[Opening Dataset records section]

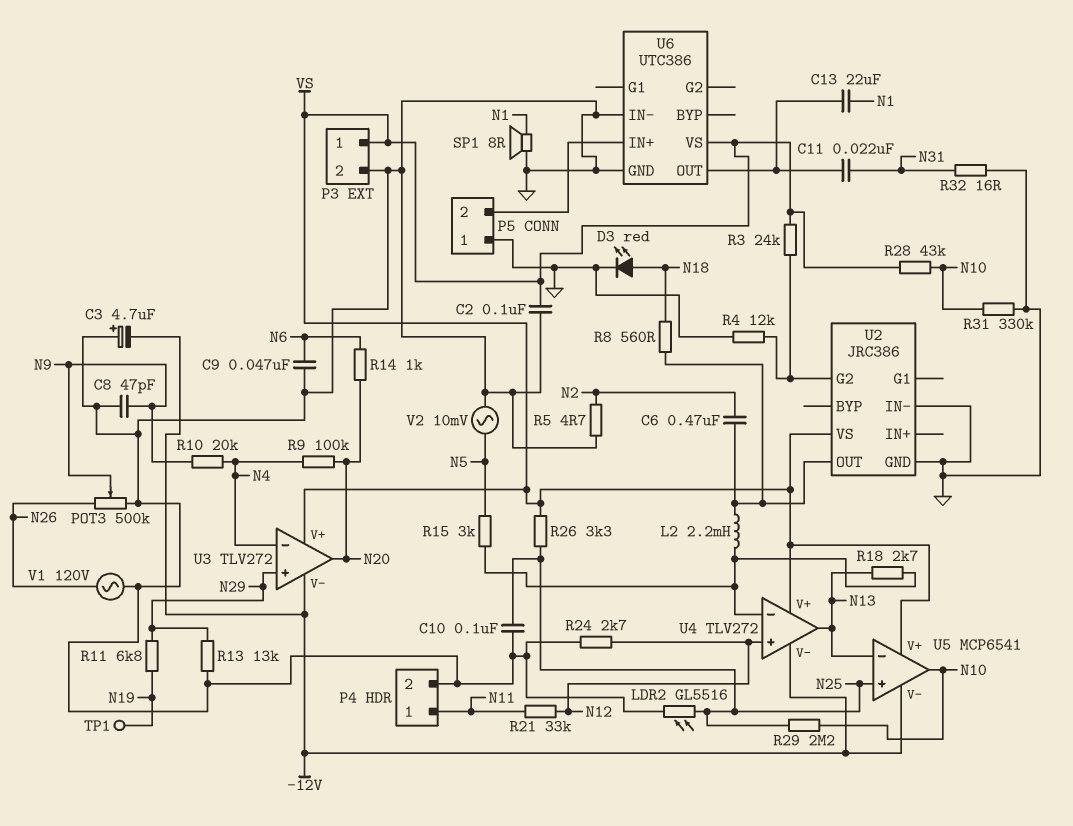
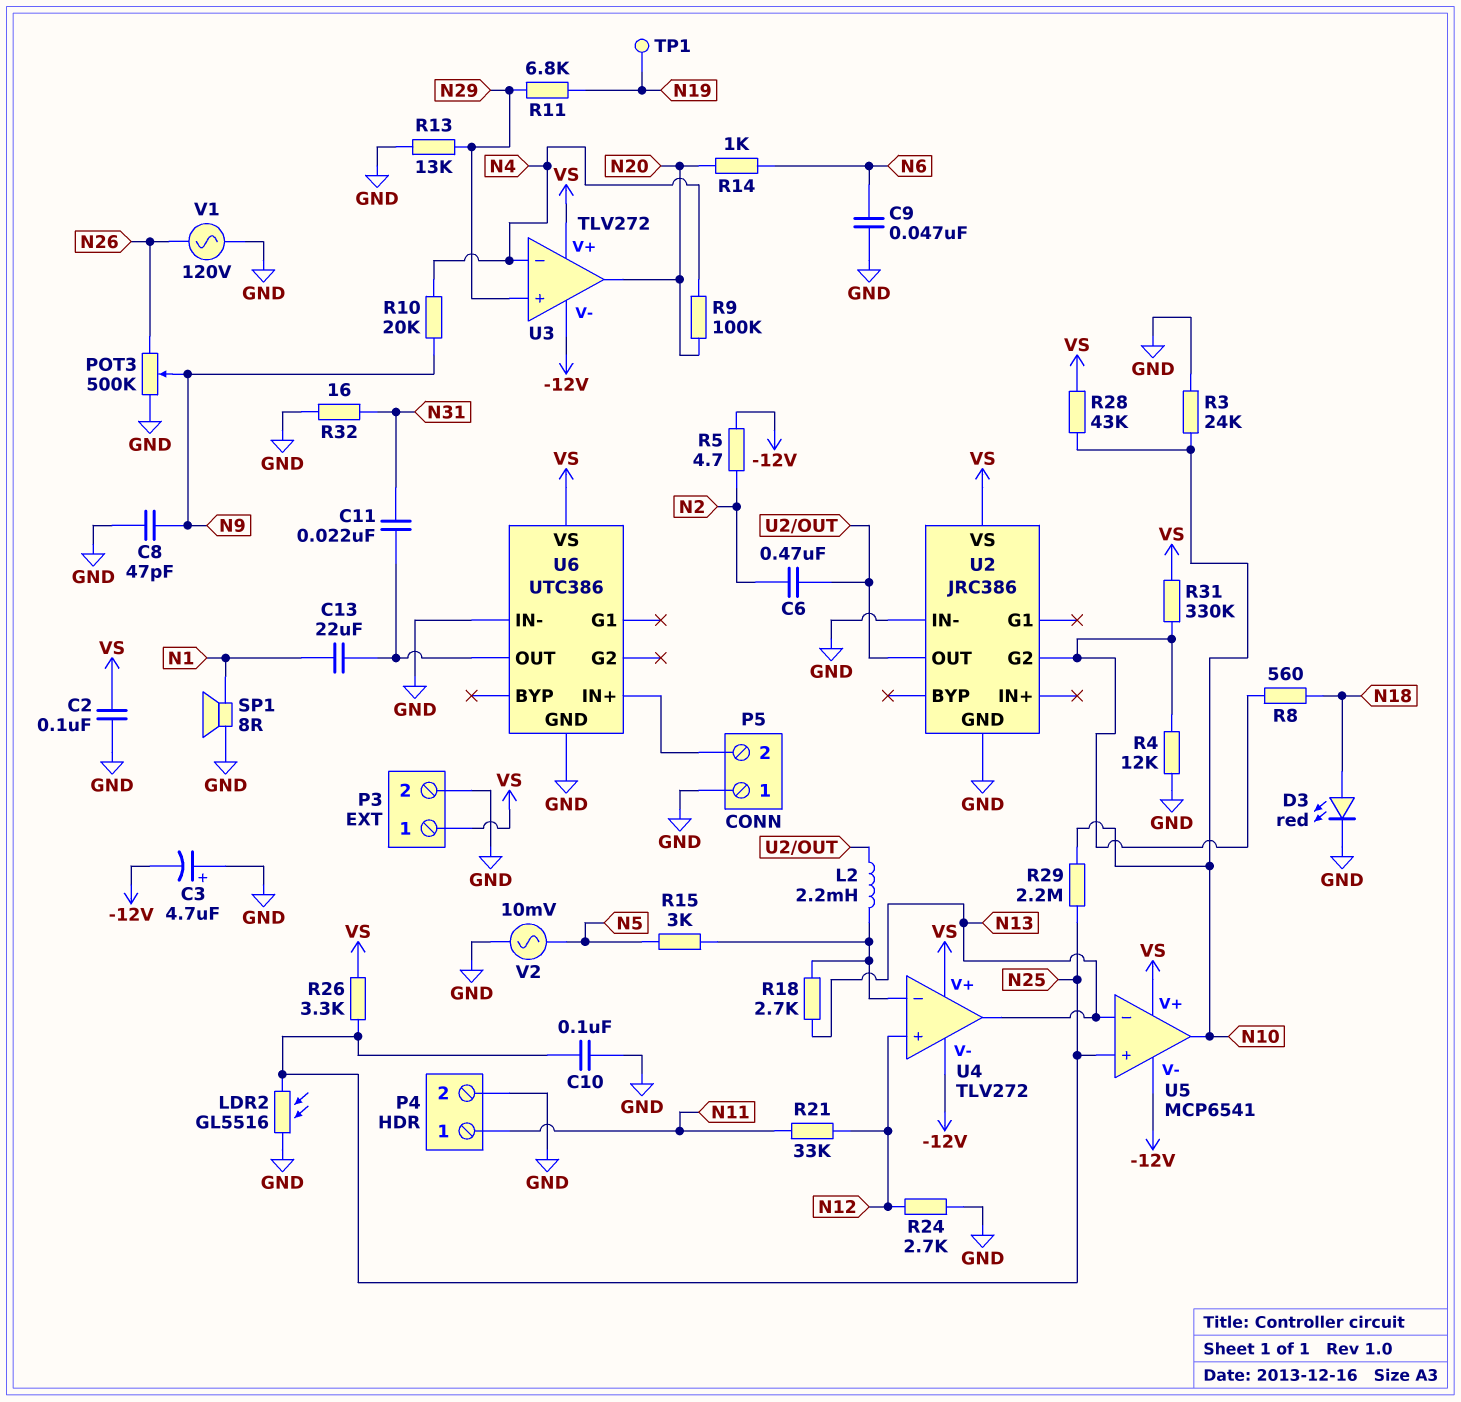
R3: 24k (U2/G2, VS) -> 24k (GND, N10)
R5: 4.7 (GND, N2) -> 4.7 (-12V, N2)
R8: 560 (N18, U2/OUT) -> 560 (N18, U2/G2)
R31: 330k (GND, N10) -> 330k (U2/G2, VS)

[Closing Dataset records section]
[Opening Dataset records section]

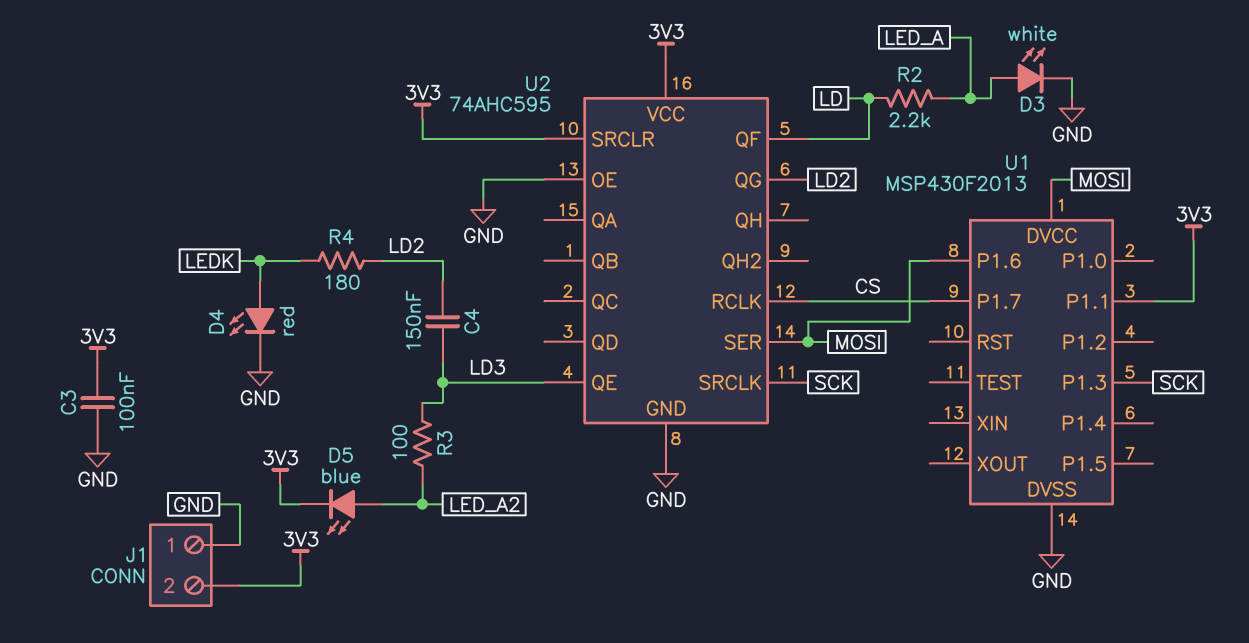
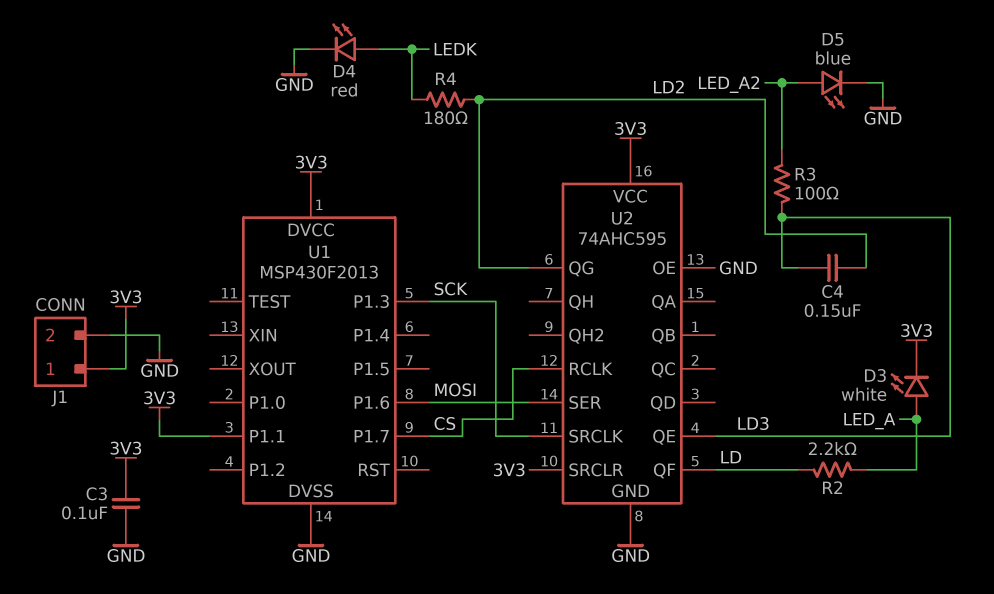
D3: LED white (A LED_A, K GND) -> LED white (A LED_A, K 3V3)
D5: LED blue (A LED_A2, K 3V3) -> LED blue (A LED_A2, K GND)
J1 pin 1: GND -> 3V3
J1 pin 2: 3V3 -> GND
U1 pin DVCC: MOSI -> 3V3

[Closing Dataset records section]

■ **What you need to do**
Print only what lies in the material above starting at the line with "R8: 560 (N18, U2/OUT) -> 560 (N18, U2/G2)" and ending at the line with "R31: 330k (GND, N10) -> 330k (U2/G2, VS)", every line exactly as given.

■ **Written response**
R8: 560 (N18, U2/OUT) -> 560 (N18, U2/G2)
R31: 330k (GND, N10) -> 330k (U2/G2, VS)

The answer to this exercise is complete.